### Task to carry out
Wherever a line in the material contains the word "pink", copy that line.

----

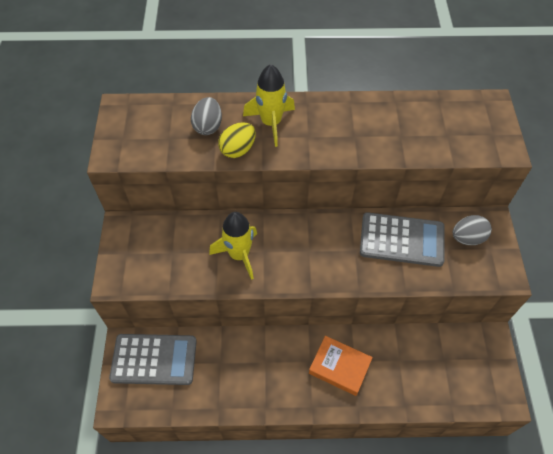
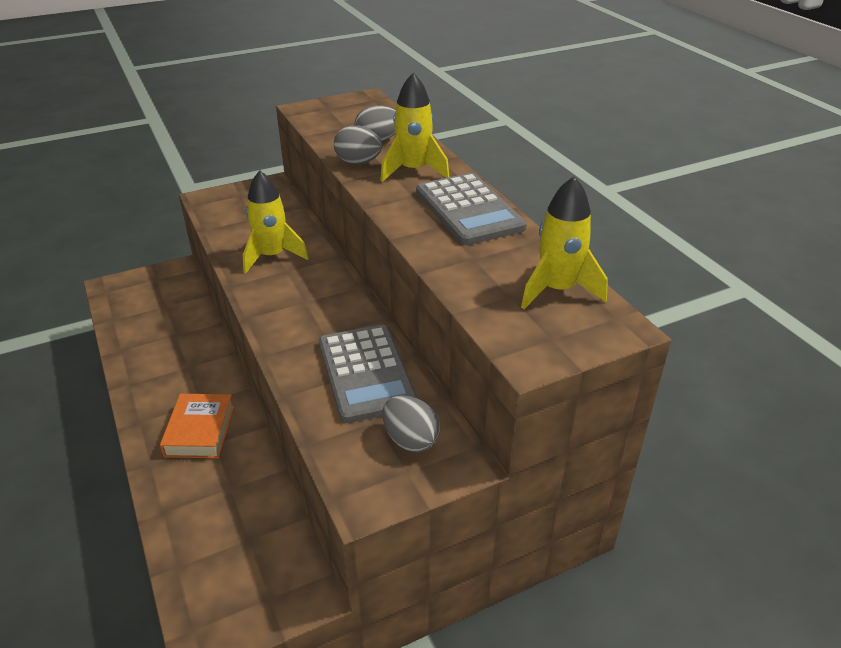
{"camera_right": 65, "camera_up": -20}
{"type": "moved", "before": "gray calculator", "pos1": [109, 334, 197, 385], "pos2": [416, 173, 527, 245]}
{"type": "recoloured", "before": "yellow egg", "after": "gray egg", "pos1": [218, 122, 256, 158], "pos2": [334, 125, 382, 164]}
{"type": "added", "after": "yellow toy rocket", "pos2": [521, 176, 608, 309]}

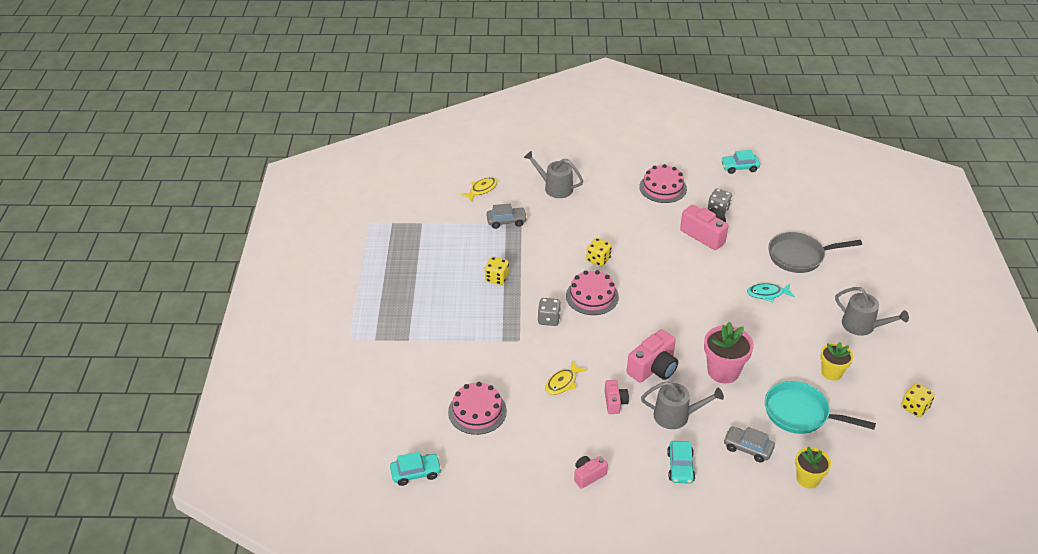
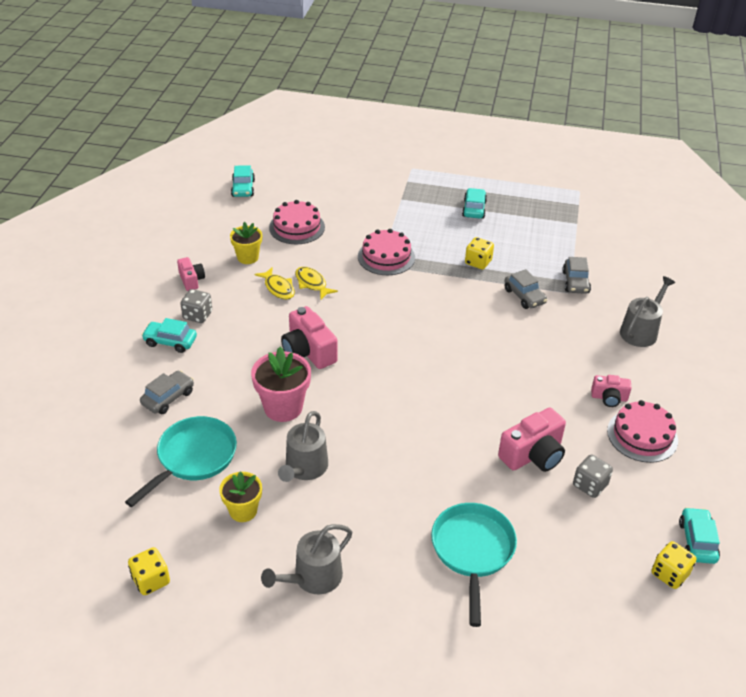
{"camera_right": 100, "camera_up": 0}
{"type": "moved", "before": "yellow toy fish", "pos1": [460, 177, 497, 202], "pos2": [254, 267, 295, 300]}
{"type": "moved", "before": "gray game die", "pos1": [538, 298, 561, 326], "pos2": [180, 289, 212, 323]}
{"type": "moved", "before": "pink gateau", "pos1": [566, 270, 619, 315], "pos2": [358, 229, 415, 275]}
{"type": "moved", "before": "yellow game die", "pos1": [586, 238, 612, 267], "pos2": [652, 541, 696, 589]}
{"type": "moved", "before": "pink camera", "pos1": [605, 380, 629, 414], "pos2": [591, 375, 632, 407]}
{"type": "moved", "before": "gray watering pot", "pos1": [641, 381, 724, 429], "pos2": [278, 411, 328, 482]}
{"type": "removed", "before": "teal toy fish", "pos1": [747, 283, 795, 302]}
{"type": "recoloured", "before": "gray skillet", "after": "teal skillet", "pos1": [768, 232, 862, 273], "pos2": [431, 503, 517, 627]}
{"type": "moved", "before": "yellow plant pot", "pos1": [795, 446, 831, 488], "pos2": [230, 222, 262, 264]}
{"type": "added", "after": "teal automobile", "pos2": [462, 188, 487, 219]}
{"type": "added", "after": "gray automobile", "pos2": [504, 269, 547, 309]}

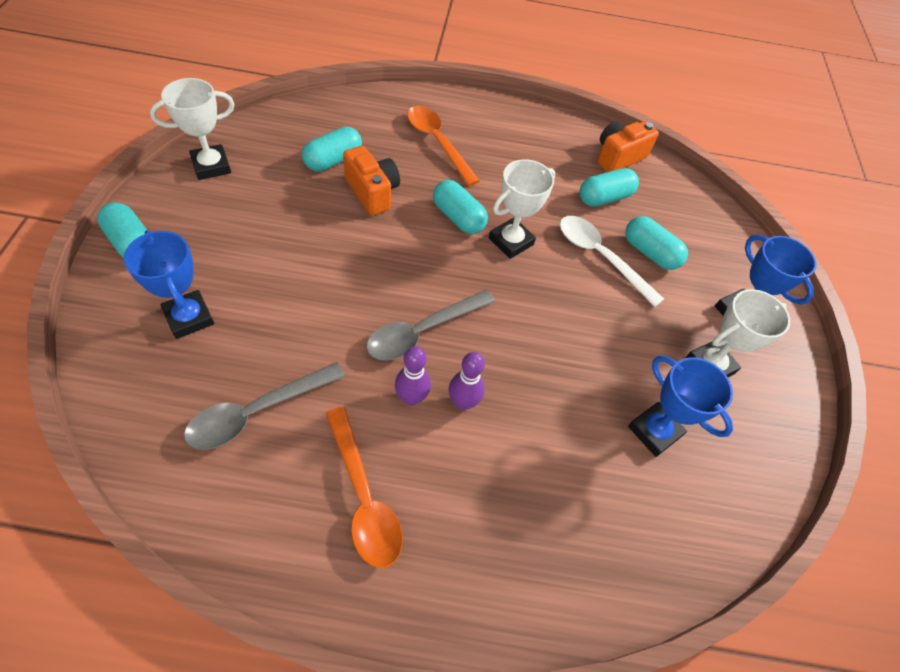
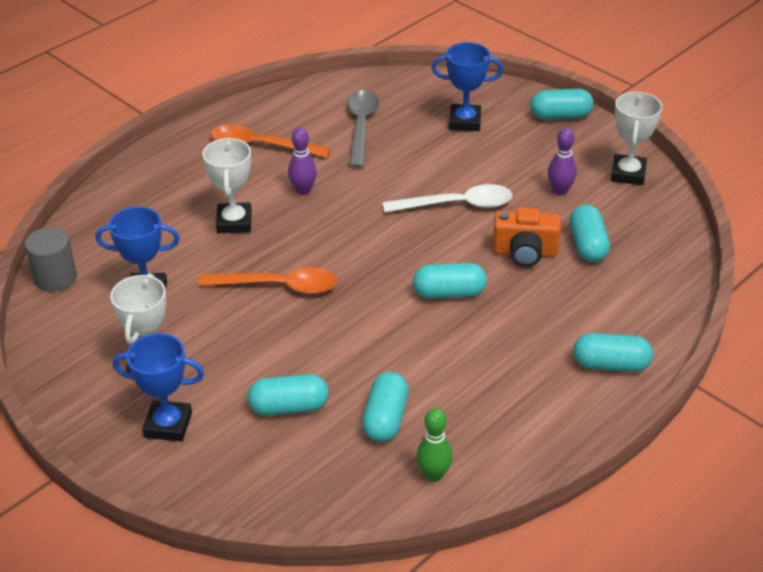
{"camera_right": 135, "camera_up": -15}
{"type": "removed", "before": "gray spoon", "pos1": [366, 290, 495, 361]}
{"type": "moved", "before": "orange-coloured spoon", "pos1": [407, 106, 480, 186], "pos2": [198, 267, 337, 294]}
{"type": "moved", "before": "violet tenpin", "pos1": [449, 352, 485, 410], "pos2": [548, 128, 577, 196]}
{"type": "moved", "before": "snow-white prize cup", "pos1": [489, 159, 555, 259], "pos2": [202, 138, 252, 233]}
{"type": "moved", "before": "snow-white spoon", "pos1": [560, 216, 664, 307], "pos2": [383, 184, 512, 213]}
{"type": "replaced", "before": "orange-coloured camera", "after": "emerald tenpin", "pos1": [597, 121, 659, 172], "pos2": [416, 408, 453, 482]}
{"type": "added", "after": "gray solid cylinder", "pos2": [25, 227, 77, 292]}
{"type": "added", "after": "teal pill", "pos2": [573, 333, 653, 372]}

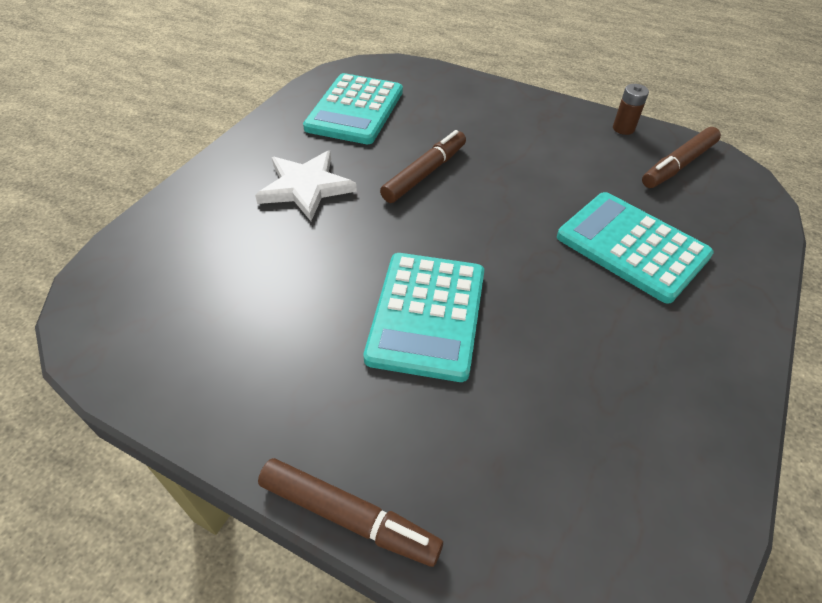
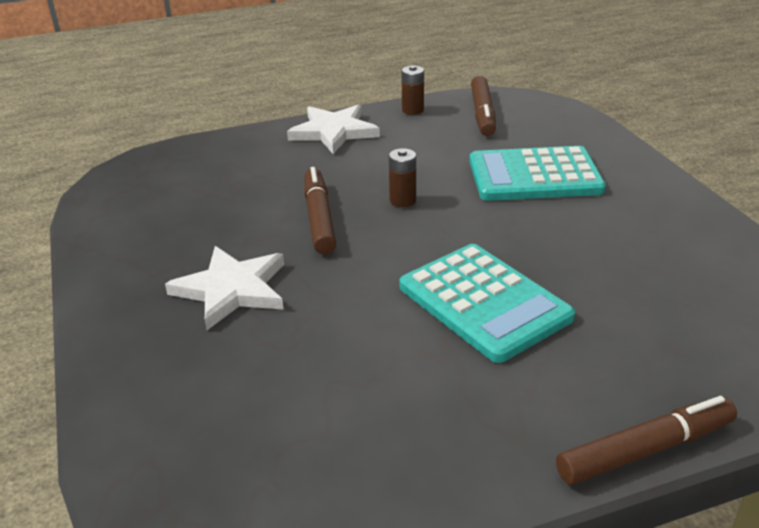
{"camera_right": -45, "camera_up": -15}
{"type": "removed", "before": "teal calculator", "pos1": [303, 73, 403, 144]}
{"type": "added", "after": "snow-white star shape", "pos2": [287, 104, 380, 154]}
{"type": "added", "after": "russet battery", "pos2": [389, 148, 416, 207]}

----

### Result of this exercise
{"type": "moved", "before": "pink gateau", "pos1": [566, 270, 619, 315], "pos2": [358, 229, 415, 275]}
{"type": "moved", "before": "pink camera", "pos1": [605, 380, 629, 414], "pos2": [591, 375, 632, 407]}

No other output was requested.